(Stored data entries)
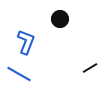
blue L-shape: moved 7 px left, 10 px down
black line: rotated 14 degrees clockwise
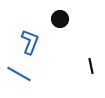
blue L-shape: moved 4 px right
black line: moved 1 px right, 2 px up; rotated 70 degrees counterclockwise
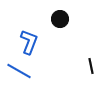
blue L-shape: moved 1 px left
blue line: moved 3 px up
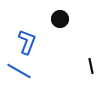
blue L-shape: moved 2 px left
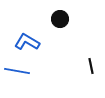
blue L-shape: rotated 80 degrees counterclockwise
blue line: moved 2 px left; rotated 20 degrees counterclockwise
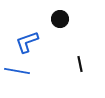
blue L-shape: rotated 50 degrees counterclockwise
black line: moved 11 px left, 2 px up
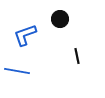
blue L-shape: moved 2 px left, 7 px up
black line: moved 3 px left, 8 px up
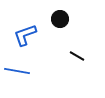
black line: rotated 49 degrees counterclockwise
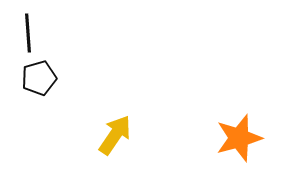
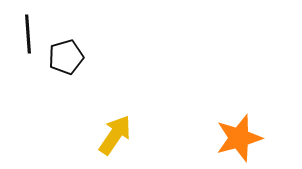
black line: moved 1 px down
black pentagon: moved 27 px right, 21 px up
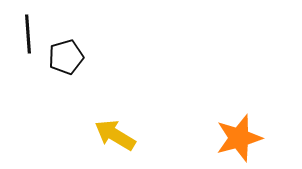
yellow arrow: rotated 93 degrees counterclockwise
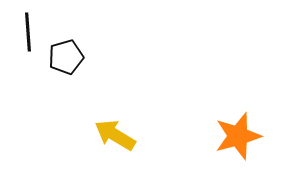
black line: moved 2 px up
orange star: moved 1 px left, 2 px up
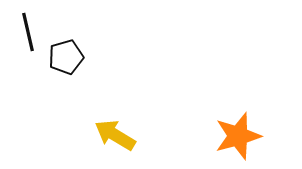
black line: rotated 9 degrees counterclockwise
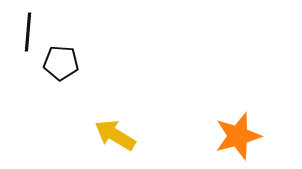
black line: rotated 18 degrees clockwise
black pentagon: moved 5 px left, 6 px down; rotated 20 degrees clockwise
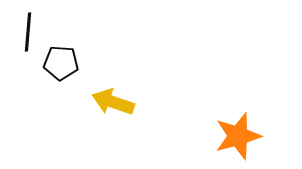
yellow arrow: moved 2 px left, 33 px up; rotated 12 degrees counterclockwise
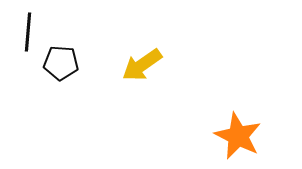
yellow arrow: moved 29 px right, 37 px up; rotated 54 degrees counterclockwise
orange star: rotated 30 degrees counterclockwise
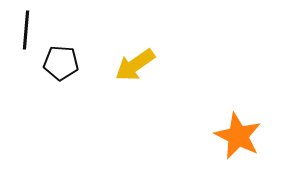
black line: moved 2 px left, 2 px up
yellow arrow: moved 7 px left
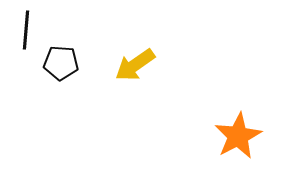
orange star: rotated 18 degrees clockwise
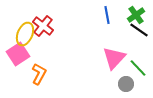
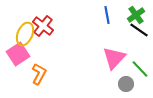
green line: moved 2 px right, 1 px down
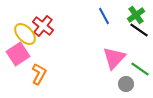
blue line: moved 3 px left, 1 px down; rotated 18 degrees counterclockwise
yellow ellipse: rotated 65 degrees counterclockwise
green line: rotated 12 degrees counterclockwise
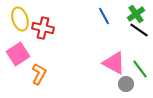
green cross: moved 1 px up
red cross: moved 2 px down; rotated 25 degrees counterclockwise
yellow ellipse: moved 5 px left, 15 px up; rotated 25 degrees clockwise
pink triangle: moved 5 px down; rotated 45 degrees counterclockwise
green line: rotated 18 degrees clockwise
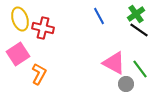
blue line: moved 5 px left
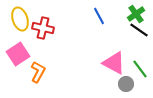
orange L-shape: moved 1 px left, 2 px up
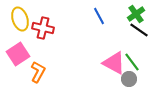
green line: moved 8 px left, 7 px up
gray circle: moved 3 px right, 5 px up
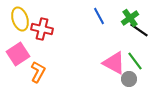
green cross: moved 6 px left, 4 px down
red cross: moved 1 px left, 1 px down
green line: moved 3 px right, 1 px up
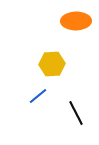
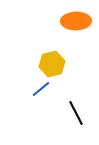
yellow hexagon: rotated 10 degrees counterclockwise
blue line: moved 3 px right, 7 px up
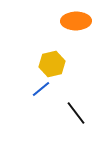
black line: rotated 10 degrees counterclockwise
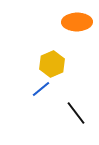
orange ellipse: moved 1 px right, 1 px down
yellow hexagon: rotated 10 degrees counterclockwise
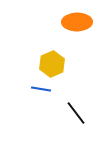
blue line: rotated 48 degrees clockwise
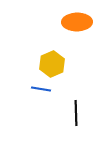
black line: rotated 35 degrees clockwise
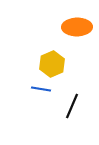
orange ellipse: moved 5 px down
black line: moved 4 px left, 7 px up; rotated 25 degrees clockwise
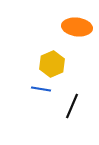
orange ellipse: rotated 8 degrees clockwise
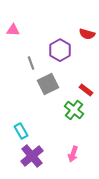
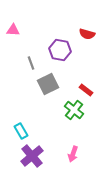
purple hexagon: rotated 20 degrees counterclockwise
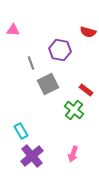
red semicircle: moved 1 px right, 2 px up
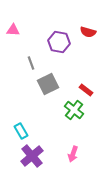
purple hexagon: moved 1 px left, 8 px up
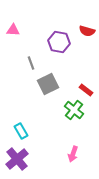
red semicircle: moved 1 px left, 1 px up
purple cross: moved 15 px left, 3 px down
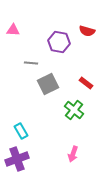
gray line: rotated 64 degrees counterclockwise
red rectangle: moved 7 px up
purple cross: rotated 20 degrees clockwise
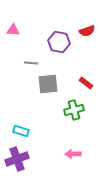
red semicircle: rotated 35 degrees counterclockwise
gray square: rotated 20 degrees clockwise
green cross: rotated 36 degrees clockwise
cyan rectangle: rotated 42 degrees counterclockwise
pink arrow: rotated 70 degrees clockwise
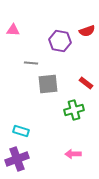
purple hexagon: moved 1 px right, 1 px up
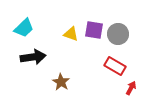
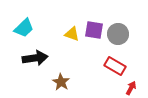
yellow triangle: moved 1 px right
black arrow: moved 2 px right, 1 px down
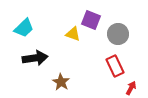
purple square: moved 3 px left, 10 px up; rotated 12 degrees clockwise
yellow triangle: moved 1 px right
red rectangle: rotated 35 degrees clockwise
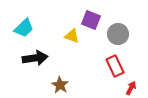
yellow triangle: moved 1 px left, 2 px down
brown star: moved 1 px left, 3 px down
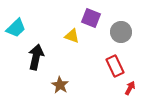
purple square: moved 2 px up
cyan trapezoid: moved 8 px left
gray circle: moved 3 px right, 2 px up
black arrow: moved 1 px right, 1 px up; rotated 70 degrees counterclockwise
red arrow: moved 1 px left
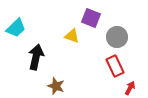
gray circle: moved 4 px left, 5 px down
brown star: moved 4 px left, 1 px down; rotated 12 degrees counterclockwise
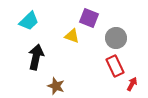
purple square: moved 2 px left
cyan trapezoid: moved 13 px right, 7 px up
gray circle: moved 1 px left, 1 px down
red arrow: moved 2 px right, 4 px up
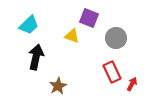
cyan trapezoid: moved 4 px down
red rectangle: moved 3 px left, 6 px down
brown star: moved 2 px right; rotated 24 degrees clockwise
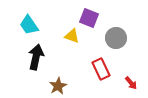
cyan trapezoid: rotated 100 degrees clockwise
red rectangle: moved 11 px left, 3 px up
red arrow: moved 1 px left, 1 px up; rotated 112 degrees clockwise
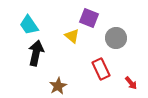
yellow triangle: rotated 21 degrees clockwise
black arrow: moved 4 px up
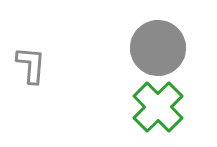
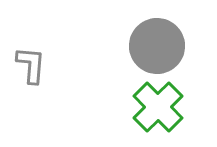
gray circle: moved 1 px left, 2 px up
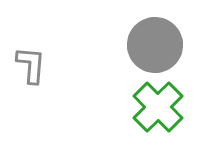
gray circle: moved 2 px left, 1 px up
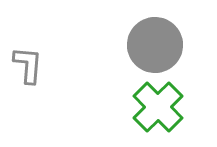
gray L-shape: moved 3 px left
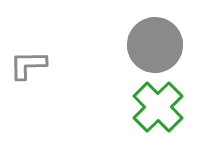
gray L-shape: rotated 96 degrees counterclockwise
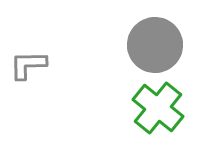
green cross: moved 1 px down; rotated 6 degrees counterclockwise
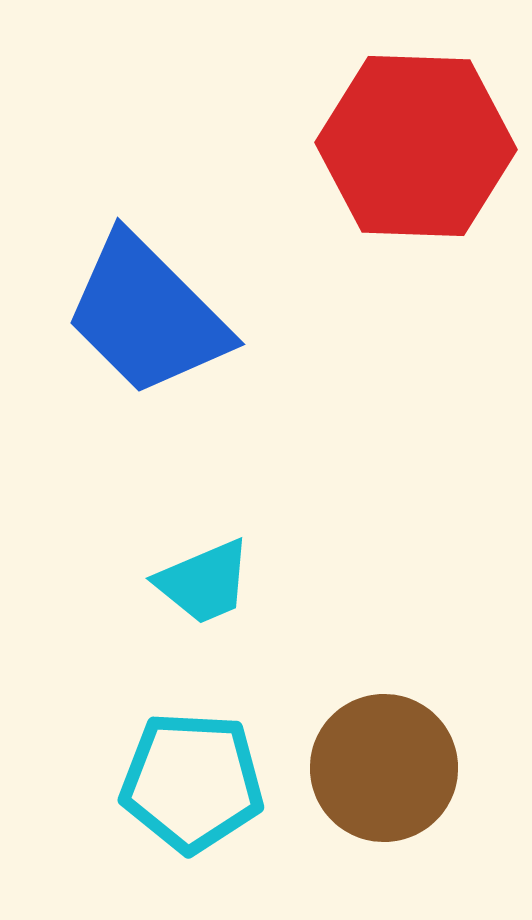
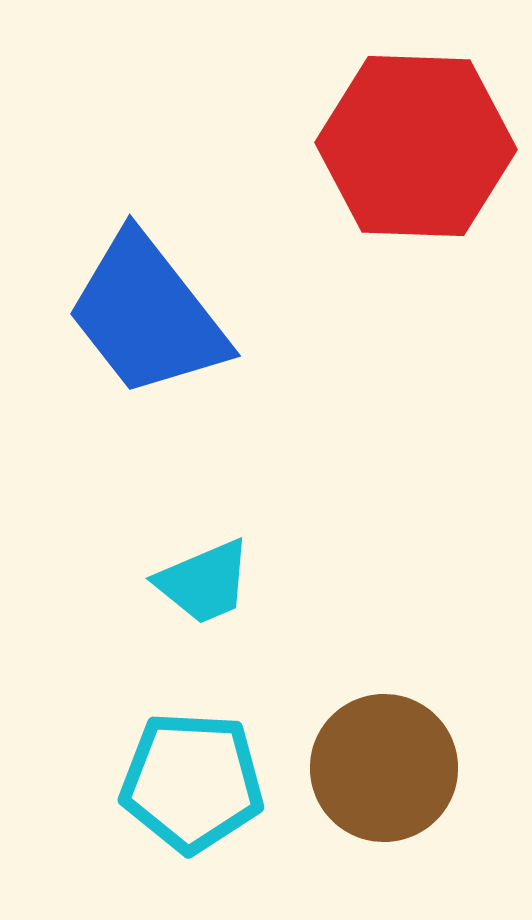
blue trapezoid: rotated 7 degrees clockwise
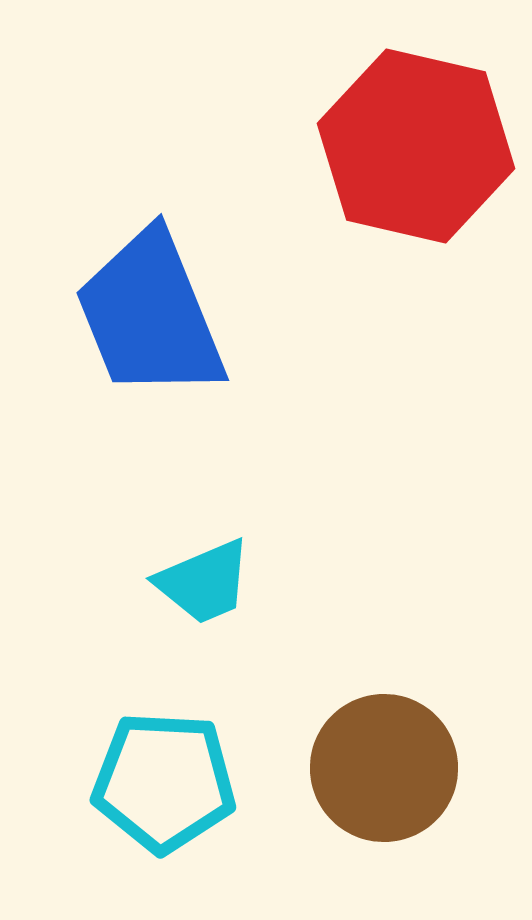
red hexagon: rotated 11 degrees clockwise
blue trapezoid: moved 3 px right; rotated 16 degrees clockwise
cyan pentagon: moved 28 px left
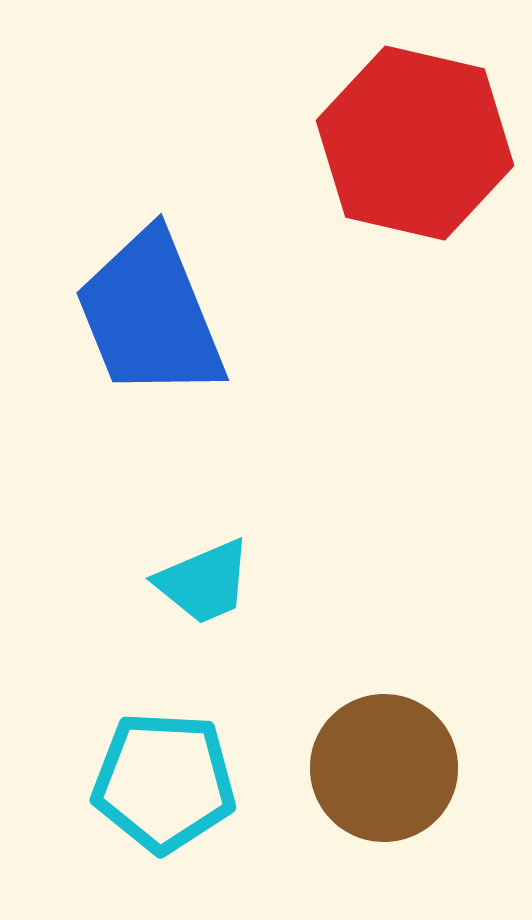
red hexagon: moved 1 px left, 3 px up
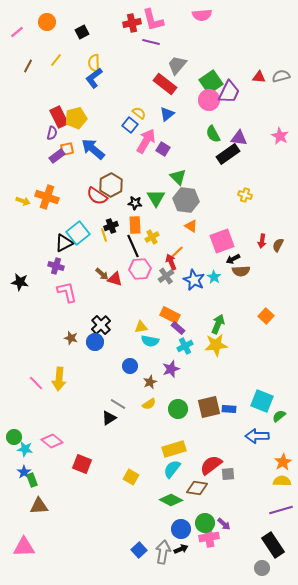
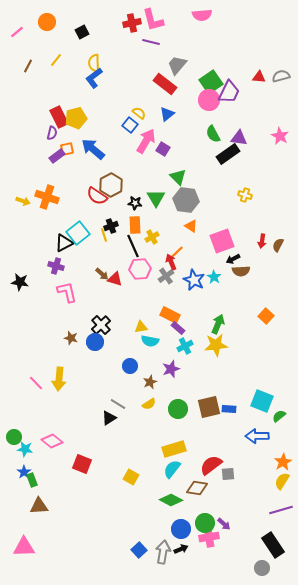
yellow semicircle at (282, 481): rotated 60 degrees counterclockwise
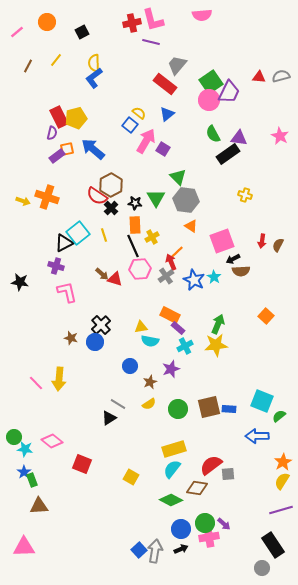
black cross at (111, 226): moved 18 px up; rotated 24 degrees counterclockwise
gray arrow at (163, 552): moved 8 px left, 1 px up
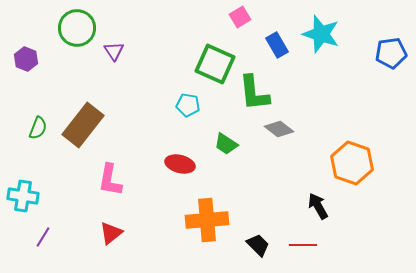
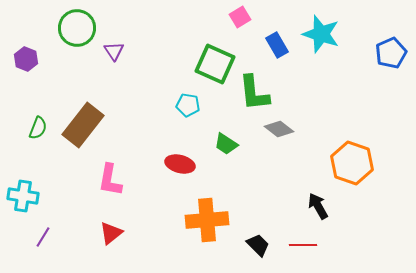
blue pentagon: rotated 16 degrees counterclockwise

Problem description
Quote every line of the items above word for word, and omit the pictures.

Answer to this exercise
blue L-shape: moved 7 px left, 10 px down
black line: rotated 14 degrees clockwise
blue L-shape: moved 4 px right
black line: moved 1 px right, 2 px up; rotated 70 degrees counterclockwise
blue L-shape: moved 1 px left
blue line: moved 3 px up
blue L-shape: moved 2 px left
blue L-shape: rotated 80 degrees counterclockwise
blue line: moved 2 px left; rotated 20 degrees counterclockwise
blue L-shape: rotated 50 degrees counterclockwise
black line: moved 11 px left, 2 px up
blue L-shape: moved 2 px left, 7 px up
black line: moved 3 px left, 8 px up
black line: rotated 49 degrees counterclockwise
black line: moved 1 px down
black pentagon: moved 27 px right, 21 px up
yellow arrow: rotated 93 degrees counterclockwise
black line: moved 2 px up
orange star: moved 1 px left, 2 px up
black line: rotated 9 degrees counterclockwise
black line: rotated 18 degrees clockwise
black pentagon: moved 5 px left, 6 px down; rotated 20 degrees clockwise
yellow arrow: moved 2 px left, 33 px up; rotated 12 degrees counterclockwise
yellow arrow: moved 29 px right, 37 px up; rotated 54 degrees counterclockwise
orange star: rotated 30 degrees counterclockwise
black line: moved 2 px left, 2 px up
yellow arrow: moved 7 px left
orange star: rotated 18 degrees clockwise
green line: moved 2 px right, 1 px down
blue line: moved 3 px left, 1 px down; rotated 18 degrees counterclockwise
yellow ellipse: rotated 65 degrees counterclockwise
green line: rotated 12 degrees counterclockwise
green cross: moved 1 px up
red cross: moved 2 px down; rotated 25 degrees counterclockwise
yellow ellipse: moved 5 px left, 15 px up; rotated 25 degrees clockwise
pink triangle: moved 5 px down; rotated 45 degrees counterclockwise
green line: rotated 18 degrees clockwise
blue line: moved 5 px left
orange L-shape: moved 1 px left, 2 px up
green line: moved 8 px left, 7 px up
gray circle: moved 3 px right, 5 px up
green cross: moved 6 px left, 4 px down
red cross: moved 1 px left, 1 px down
green line: moved 3 px right, 1 px up
yellow hexagon: rotated 10 degrees counterclockwise
blue line: moved 3 px right, 7 px up
black line: rotated 10 degrees counterclockwise
orange ellipse: moved 1 px right, 1 px down
yellow hexagon: rotated 10 degrees counterclockwise
blue line: rotated 48 degrees clockwise
black line: rotated 35 degrees clockwise
orange ellipse: moved 5 px down
black line: moved 4 px left, 7 px up; rotated 25 degrees clockwise
orange ellipse: rotated 8 degrees clockwise
purple hexagon: rotated 20 degrees counterclockwise
red semicircle: moved 1 px right, 2 px up
purple hexagon: moved 1 px left, 8 px up
red semicircle: moved 1 px left, 1 px up
purple cross: moved 15 px left, 3 px down
gray line: rotated 64 degrees counterclockwise
red rectangle: moved 7 px up
purple cross: rotated 20 degrees clockwise
red semicircle: rotated 35 degrees counterclockwise
gray square: rotated 20 degrees clockwise
green cross: rotated 36 degrees clockwise
cyan rectangle: rotated 42 degrees counterclockwise
pink arrow: rotated 70 degrees clockwise
purple hexagon: moved 1 px right, 1 px up
yellow triangle: moved 1 px right
black arrow: moved 2 px right, 1 px down
purple square: moved 3 px left, 10 px up; rotated 12 degrees clockwise
yellow triangle: moved 1 px right
red rectangle: rotated 35 degrees clockwise
yellow triangle: moved 1 px left, 2 px down
brown star: moved 1 px left, 3 px down
purple square: moved 2 px up
cyan trapezoid: moved 8 px left
gray circle: moved 3 px right, 2 px up
black arrow: moved 1 px right, 1 px up; rotated 70 degrees counterclockwise
red arrow: moved 1 px left
gray circle: moved 4 px left, 5 px down
brown star: moved 4 px left, 1 px down; rotated 12 degrees counterclockwise
purple square: moved 2 px left
cyan trapezoid: moved 13 px right, 7 px up
gray circle: moved 1 px left, 1 px down
red arrow: moved 2 px right, 4 px up
cyan trapezoid: moved 4 px down
red rectangle: moved 3 px left, 6 px down
brown star: moved 2 px right; rotated 24 degrees clockwise
cyan trapezoid: rotated 100 degrees clockwise
red rectangle: moved 11 px left, 3 px up
red arrow: moved 1 px left, 1 px up; rotated 112 degrees clockwise
yellow triangle: rotated 21 degrees clockwise
black arrow: moved 4 px up
gray circle: moved 1 px left, 2 px up
gray circle: moved 2 px left, 1 px up
gray L-shape: moved 3 px left
gray L-shape: rotated 96 degrees counterclockwise
green cross: moved 1 px down; rotated 6 degrees counterclockwise
blue trapezoid: rotated 7 degrees clockwise
red hexagon: rotated 11 degrees clockwise
blue trapezoid: moved 3 px right; rotated 16 degrees clockwise
cyan pentagon: moved 28 px left
red hexagon: moved 1 px left, 3 px up
yellow semicircle at (282, 481): rotated 60 degrees counterclockwise
black cross at (111, 226): moved 18 px up; rotated 24 degrees counterclockwise
gray arrow at (163, 552): moved 8 px left, 1 px up
blue pentagon: rotated 16 degrees counterclockwise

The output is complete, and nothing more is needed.